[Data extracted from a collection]
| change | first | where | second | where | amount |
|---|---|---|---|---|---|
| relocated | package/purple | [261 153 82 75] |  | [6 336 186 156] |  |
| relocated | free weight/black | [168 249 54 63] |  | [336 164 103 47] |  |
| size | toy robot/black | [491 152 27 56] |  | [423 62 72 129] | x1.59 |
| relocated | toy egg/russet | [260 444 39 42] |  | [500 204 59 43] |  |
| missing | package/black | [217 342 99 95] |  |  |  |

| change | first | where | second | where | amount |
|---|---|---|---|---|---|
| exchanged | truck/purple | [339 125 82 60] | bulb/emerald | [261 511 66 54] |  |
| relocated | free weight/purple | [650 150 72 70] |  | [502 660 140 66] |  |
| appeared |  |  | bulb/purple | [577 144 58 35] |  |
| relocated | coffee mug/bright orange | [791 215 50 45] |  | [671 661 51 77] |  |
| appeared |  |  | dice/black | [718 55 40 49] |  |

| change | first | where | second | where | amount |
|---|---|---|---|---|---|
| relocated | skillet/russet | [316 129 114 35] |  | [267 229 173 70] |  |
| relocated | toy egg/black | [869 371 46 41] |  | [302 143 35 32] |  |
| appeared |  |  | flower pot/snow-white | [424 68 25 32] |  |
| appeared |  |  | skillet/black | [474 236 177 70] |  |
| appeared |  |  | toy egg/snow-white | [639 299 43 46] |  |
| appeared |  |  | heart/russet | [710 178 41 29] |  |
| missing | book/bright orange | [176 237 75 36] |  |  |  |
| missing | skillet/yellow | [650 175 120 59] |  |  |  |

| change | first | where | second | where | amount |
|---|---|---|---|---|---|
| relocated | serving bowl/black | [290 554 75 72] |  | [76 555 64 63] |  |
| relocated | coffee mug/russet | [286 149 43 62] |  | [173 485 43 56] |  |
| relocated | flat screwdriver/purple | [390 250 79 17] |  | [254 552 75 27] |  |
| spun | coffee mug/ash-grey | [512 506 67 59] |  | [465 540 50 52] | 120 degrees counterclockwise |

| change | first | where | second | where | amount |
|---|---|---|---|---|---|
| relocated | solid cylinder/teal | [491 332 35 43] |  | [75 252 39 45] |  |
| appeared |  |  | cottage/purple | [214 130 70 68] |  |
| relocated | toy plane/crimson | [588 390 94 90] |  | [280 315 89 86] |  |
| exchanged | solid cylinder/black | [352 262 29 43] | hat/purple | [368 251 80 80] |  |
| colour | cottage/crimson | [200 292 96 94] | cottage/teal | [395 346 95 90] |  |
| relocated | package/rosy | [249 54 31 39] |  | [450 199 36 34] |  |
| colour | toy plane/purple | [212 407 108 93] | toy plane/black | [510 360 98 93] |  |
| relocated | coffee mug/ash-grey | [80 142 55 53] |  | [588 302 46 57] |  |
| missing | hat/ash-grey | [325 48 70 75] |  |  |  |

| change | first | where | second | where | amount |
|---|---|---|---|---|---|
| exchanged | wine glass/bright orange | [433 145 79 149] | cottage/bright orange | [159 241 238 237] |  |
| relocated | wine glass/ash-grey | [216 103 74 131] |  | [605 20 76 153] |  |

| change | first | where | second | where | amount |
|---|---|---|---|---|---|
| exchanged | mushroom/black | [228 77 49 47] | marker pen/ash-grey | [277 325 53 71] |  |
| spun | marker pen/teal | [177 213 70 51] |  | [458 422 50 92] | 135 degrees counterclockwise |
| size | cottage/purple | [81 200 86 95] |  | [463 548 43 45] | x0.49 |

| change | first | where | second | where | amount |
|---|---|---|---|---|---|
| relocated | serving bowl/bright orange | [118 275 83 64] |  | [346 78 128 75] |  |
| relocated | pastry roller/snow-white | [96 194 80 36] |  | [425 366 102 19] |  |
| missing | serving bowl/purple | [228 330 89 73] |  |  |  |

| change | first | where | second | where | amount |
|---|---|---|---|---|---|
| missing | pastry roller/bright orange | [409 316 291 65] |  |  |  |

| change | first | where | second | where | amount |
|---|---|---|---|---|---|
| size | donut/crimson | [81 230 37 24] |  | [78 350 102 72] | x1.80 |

■ Task to carry out
Could you write out the full data verbatim?

■ Worked solution
| change | first | where | second | where | amount |
|---|---|---|---|---|---|
| relocated | package/purple | [261 153 82 75] |  | [6 336 186 156] |  |
| relocated | free weight/black | [168 249 54 63] |  | [336 164 103 47] |  |
| size | toy robot/black | [491 152 27 56] |  | [423 62 72 129] | x1.59 |
| relocated | toy egg/russet | [260 444 39 42] |  | [500 204 59 43] |  |
| missing | package/black | [217 342 99 95] |  |  |  |

| change | first | where | second | where | amount |
|---|---|---|---|---|---|
| exchanged | truck/purple | [339 125 82 60] | bulb/emerald | [261 511 66 54] |  |
| relocated | free weight/purple | [650 150 72 70] |  | [502 660 140 66] |  |
| appeared |  |  | bulb/purple | [577 144 58 35] |  |
| relocated | coffee mug/bright orange | [791 215 50 45] |  | [671 661 51 77] |  |
| appeared |  |  | dice/black | [718 55 40 49] |  |

| change | first | where | second | where | amount |
|---|---|---|---|---|---|
| relocated | skillet/russet | [316 129 114 35] |  | [267 229 173 70] |  |
| relocated | toy egg/black | [869 371 46 41] |  | [302 143 35 32] |  |
| appeared |  |  | flower pot/snow-white | [424 68 25 32] |  |
| appeared |  |  | skillet/black | [474 236 177 70] |  |
| appeared |  |  | toy egg/snow-white | [639 299 43 46] |  |
| appeared |  |  | heart/russet | [710 178 41 29] |  |
| missing | book/bright orange | [176 237 75 36] |  |  |  |
| missing | skillet/yellow | [650 175 120 59] |  |  |  |

| change | first | where | second | where | amount |
|---|---|---|---|---|---|
| relocated | serving bowl/black | [290 554 75 72] |  | [76 555 64 63] |  |
| relocated | coffee mug/russet | [286 149 43 62] |  | [173 485 43 56] |  |
| relocated | flat screwdriver/purple | [390 250 79 17] |  | [254 552 75 27] |  |
| spun | coffee mug/ash-grey | [512 506 67 59] |  | [465 540 50 52] | 120 degrees counterclockwise |

| change | first | where | second | where | amount |
|---|---|---|---|---|---|
| relocated | solid cylinder/teal | [491 332 35 43] |  | [75 252 39 45] |  |
| appeared |  |  | cottage/purple | [214 130 70 68] |  |
| relocated | toy plane/crimson | [588 390 94 90] |  | [280 315 89 86] |  |
| exchanged | solid cylinder/black | [352 262 29 43] | hat/purple | [368 251 80 80] |  |
| colour | cottage/crimson | [200 292 96 94] | cottage/teal | [395 346 95 90] |  |
| relocated | package/rosy | [249 54 31 39] |  | [450 199 36 34] |  |
| colour | toy plane/purple | [212 407 108 93] | toy plane/black | [510 360 98 93] |  |
| relocated | coffee mug/ash-grey | [80 142 55 53] |  | [588 302 46 57] |  |
| missing | hat/ash-grey | [325 48 70 75] |  |  |  |

| change | first | where | second | where | amount |
|---|---|---|---|---|---|
| exchanged | wine glass/bright orange | [433 145 79 149] | cottage/bright orange | [159 241 238 237] |  |
| relocated | wine glass/ash-grey | [216 103 74 131] |  | [605 20 76 153] |  |

| change | first | where | second | where | amount |
|---|---|---|---|---|---|
| exchanged | mushroom/black | [228 77 49 47] | marker pen/ash-grey | [277 325 53 71] |  |
| spun | marker pen/teal | [177 213 70 51] |  | [458 422 50 92] | 135 degrees counterclockwise |
| size | cottage/purple | [81 200 86 95] |  | [463 548 43 45] | x0.49 |

| change | first | where | second | where | amount |
|---|---|---|---|---|---|
| relocated | serving bowl/bright orange | [118 275 83 64] |  | [346 78 128 75] |  |
| relocated | pastry roller/snow-white | [96 194 80 36] |  | [425 366 102 19] |  |
| missing | serving bowl/purple | [228 330 89 73] |  |  |  |

| change | first | where | second | where | amount |
|---|---|---|---|---|---|
| missing | pastry roller/bright orange | [409 316 291 65] |  |  |  |

| change | first | where | second | where | amount |
|---|---|---|---|---|---|
| size | donut/crimson | [81 230 37 24] |  | [78 350 102 72] | x1.80 |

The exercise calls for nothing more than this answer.